### Exercise brief
Could you give the lines from the start of the rows through the line containing "The image size is (2292, 1620).", inclusive, as a JSON list of strings with one string per line and blank lines omitted?

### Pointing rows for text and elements
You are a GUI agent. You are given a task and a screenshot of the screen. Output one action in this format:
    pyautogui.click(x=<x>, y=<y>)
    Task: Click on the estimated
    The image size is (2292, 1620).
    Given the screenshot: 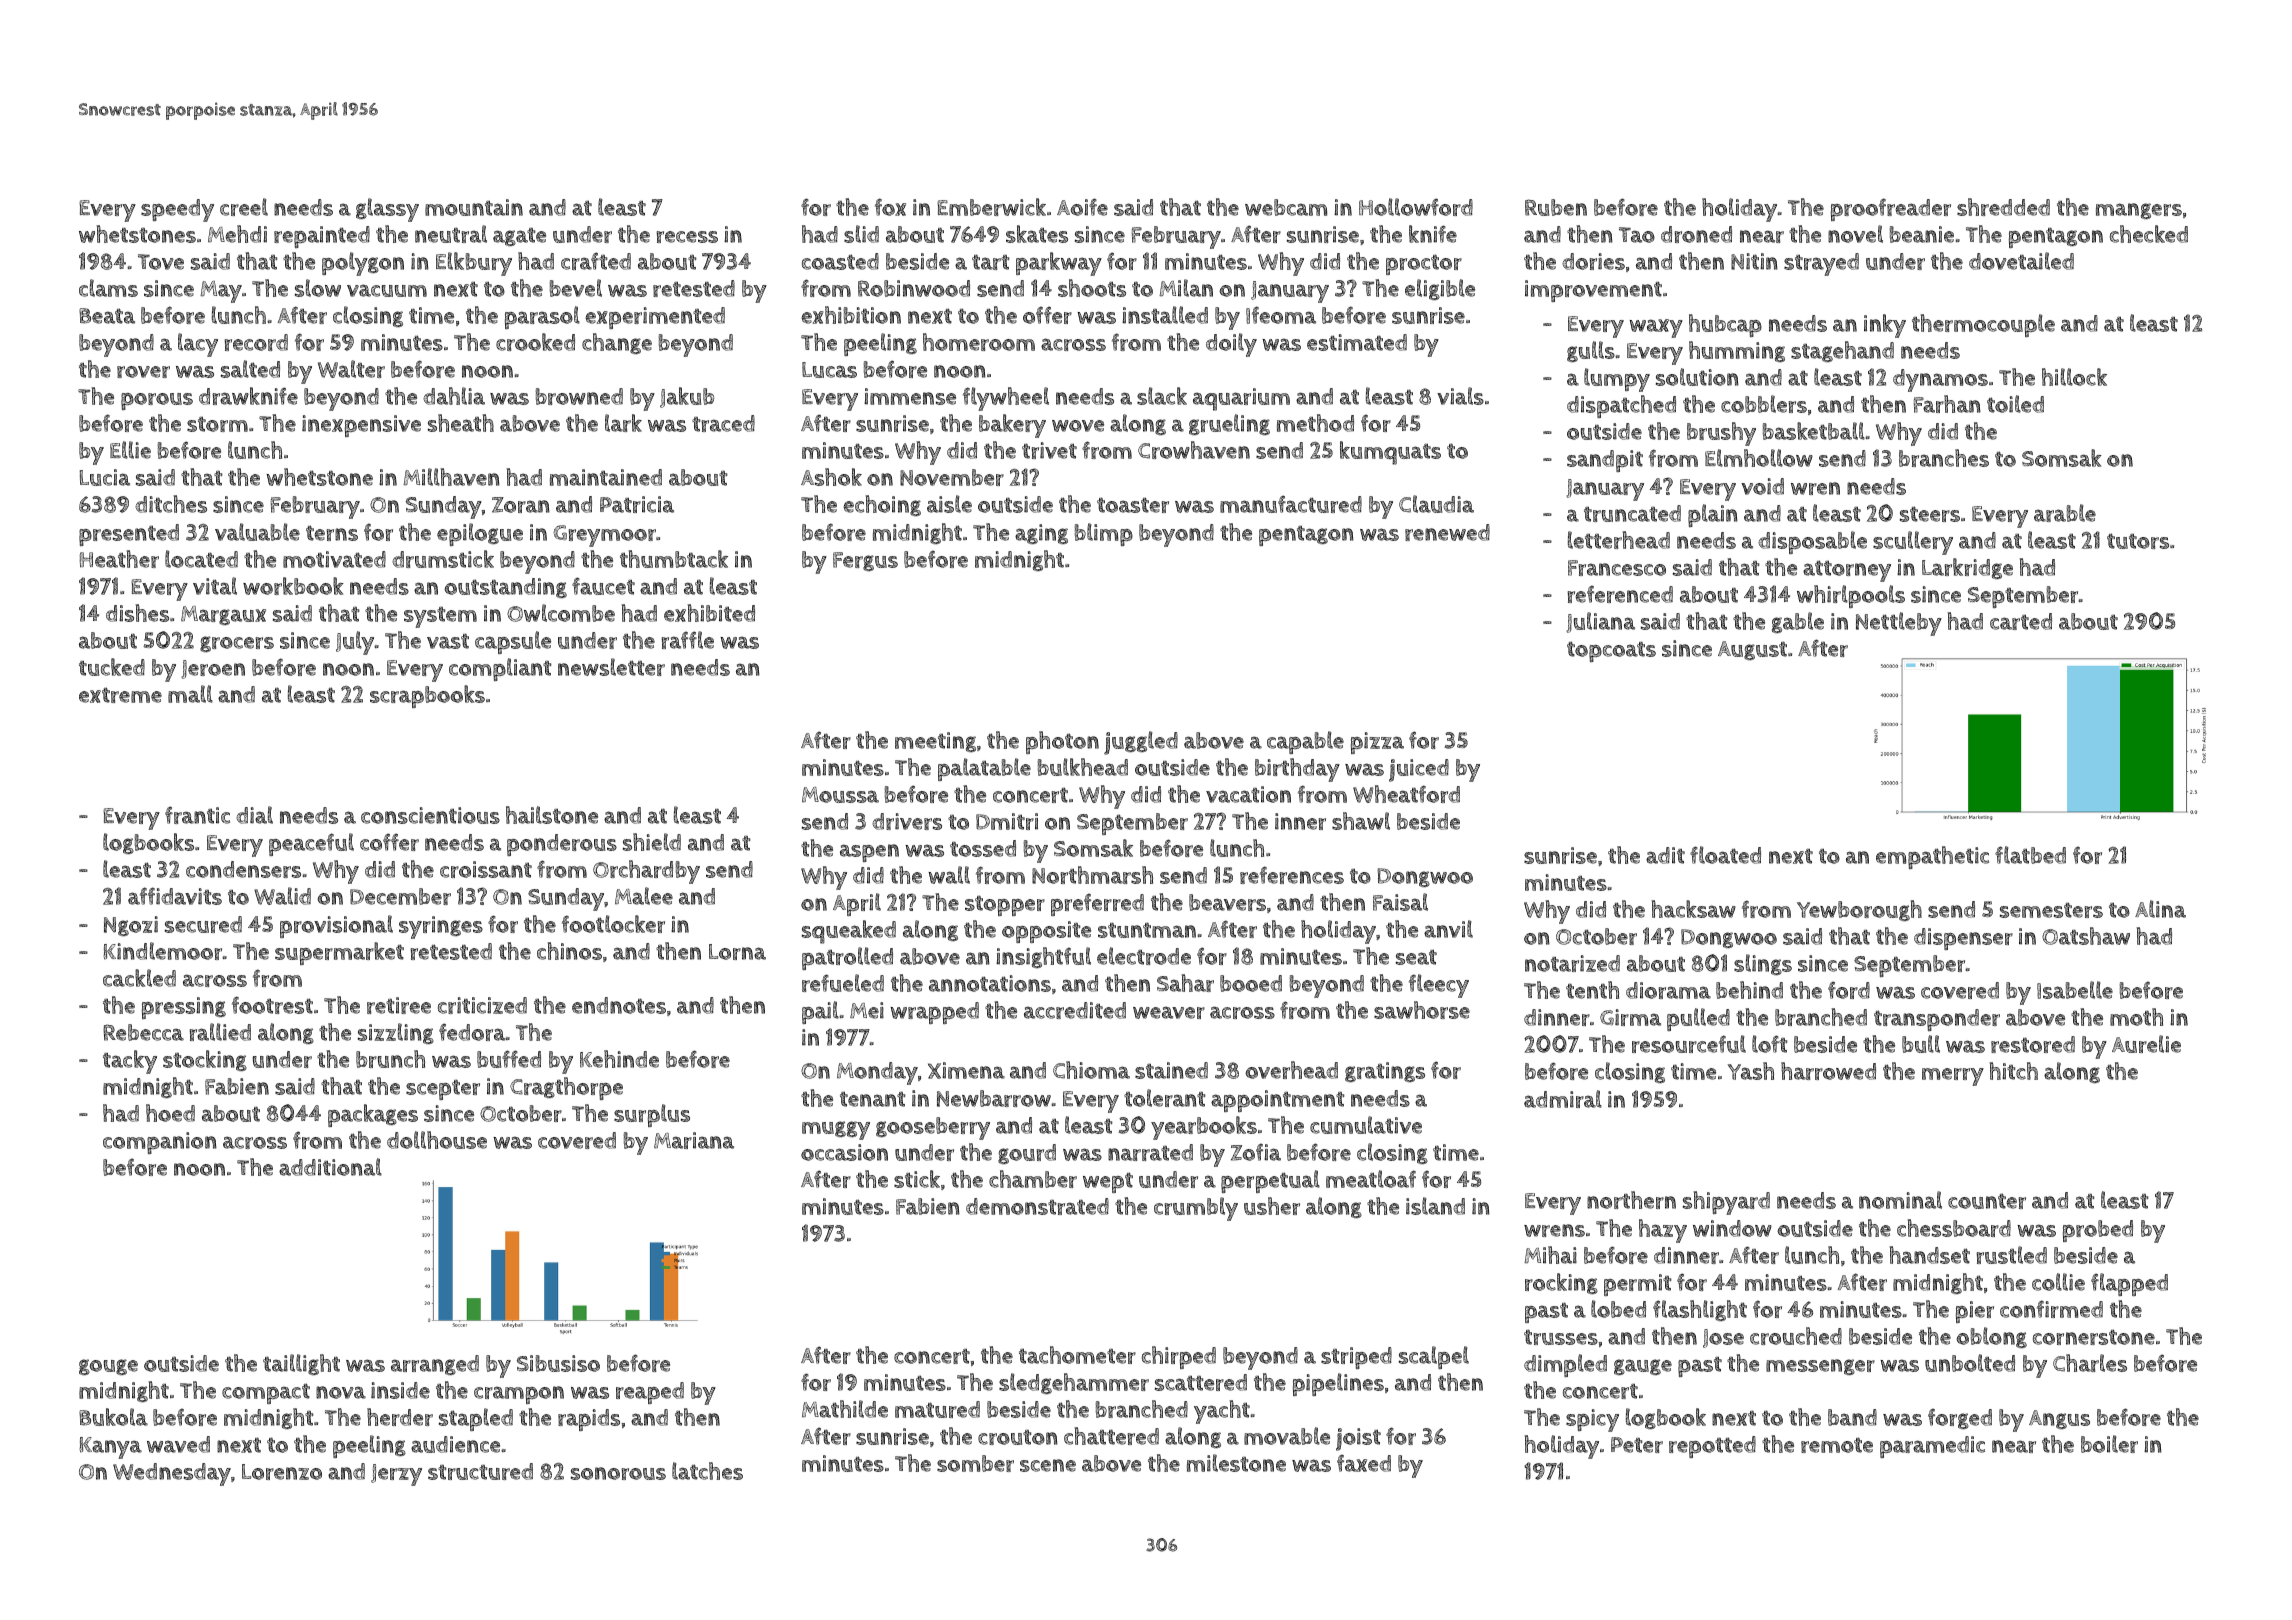 What is the action you would take?
    pyautogui.click(x=1357, y=342)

### Answer in full
[
  "You are a GUI agent. You are given a task and a screenshot of the screen. Output one action in this format:",
  "    pyautogui.click(x=<x>, y=<y>)",
  "    Task: Click on the estimated",
  "    The image size is (2292, 1620)."
]